Exercise material
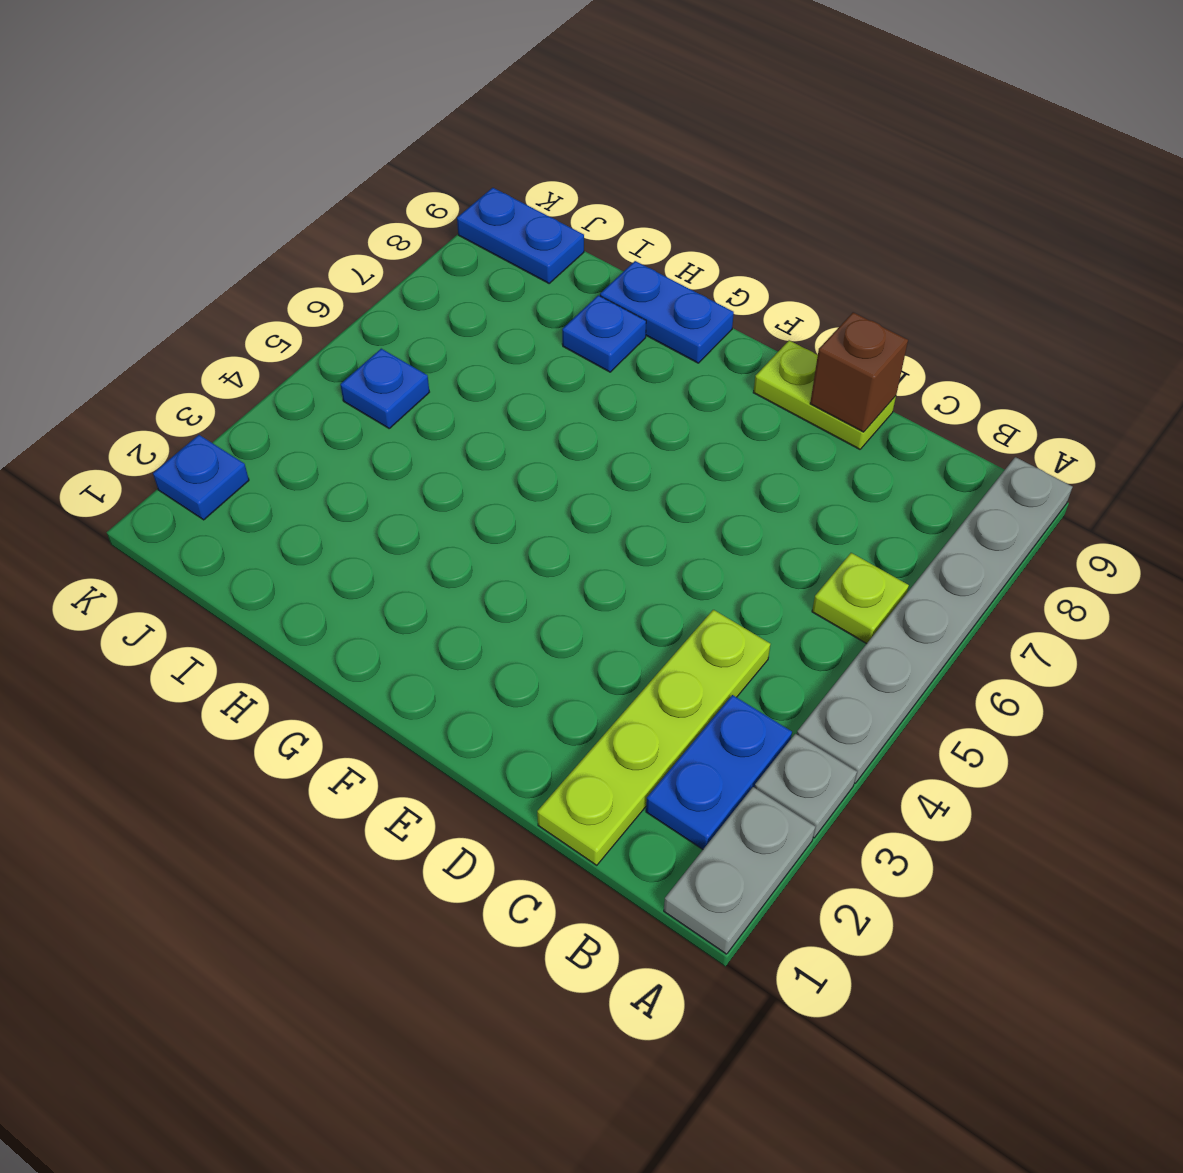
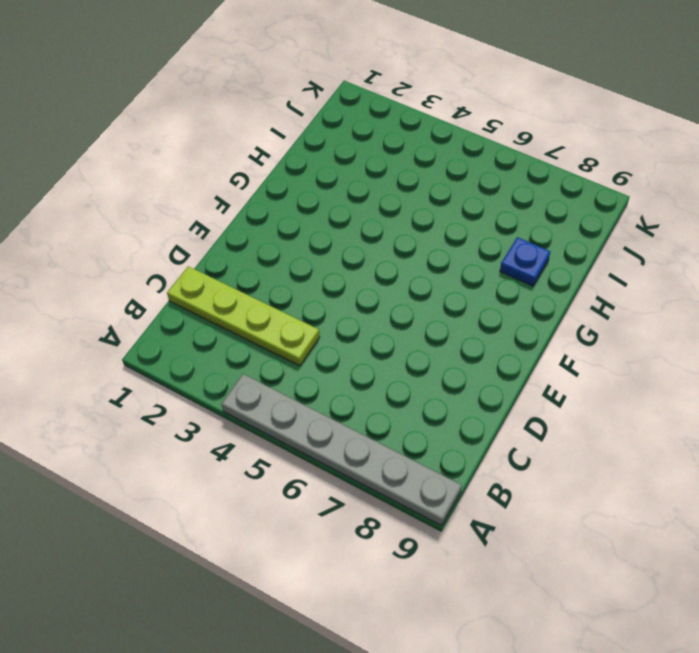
none -> grey plate A1:A2 level 1
none -> grey plate A3 level 1
none -> blue plate B2:B3 level 1

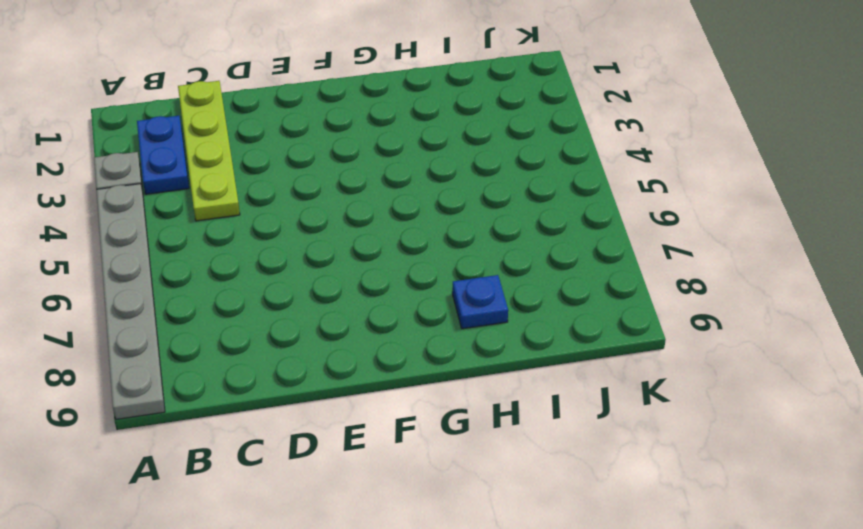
none -> grey plate A1:A2 level 1
none -> lime plate B6 level 1
none -> lime plate D9:E9 level 1

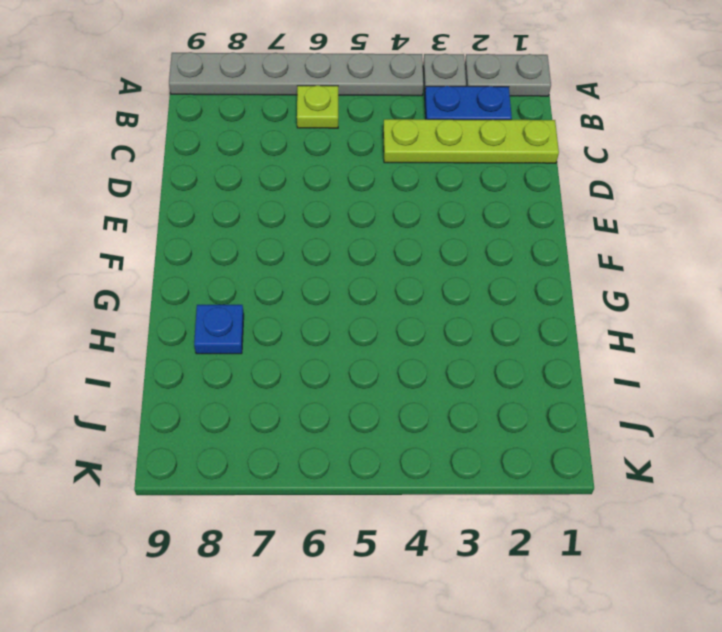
none -> lime plate D9:E9 level 1
none -> blue plate G9:H9 level 1
none -> blue plate J5 level 1

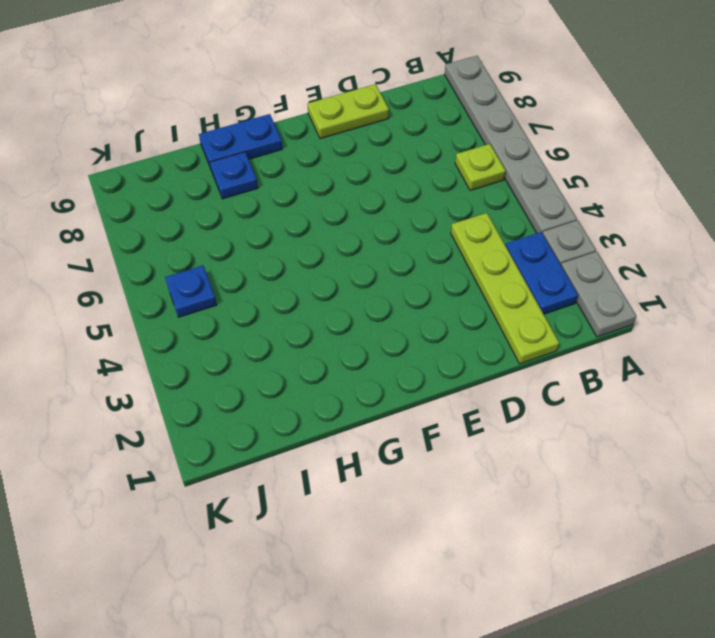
none -> blue plate J9:K9 level 1
none -> blue plate K2 level 1
none -> brown brick D9 level 2

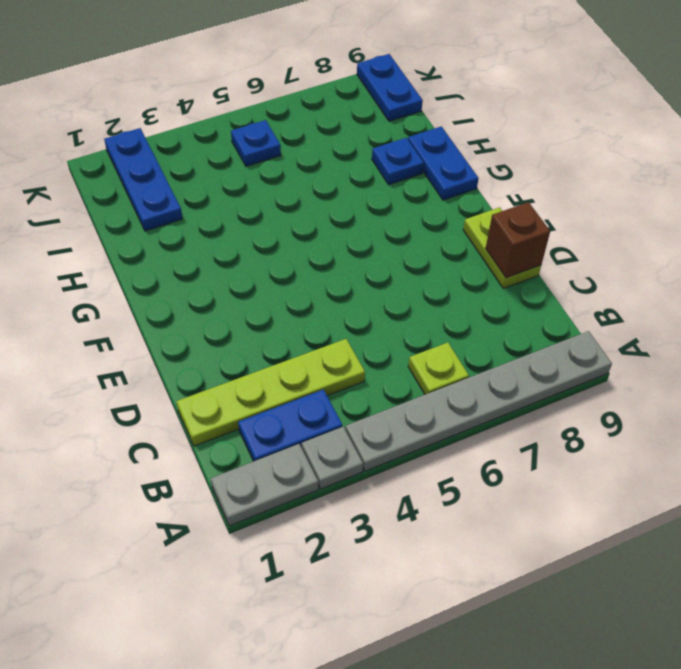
blue plate I2:K2 level 1 -> blue plate K2 level 1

Directions
Looking at the entries, state how many lines hold the string "blue", with the number as the sole reply.

Response
6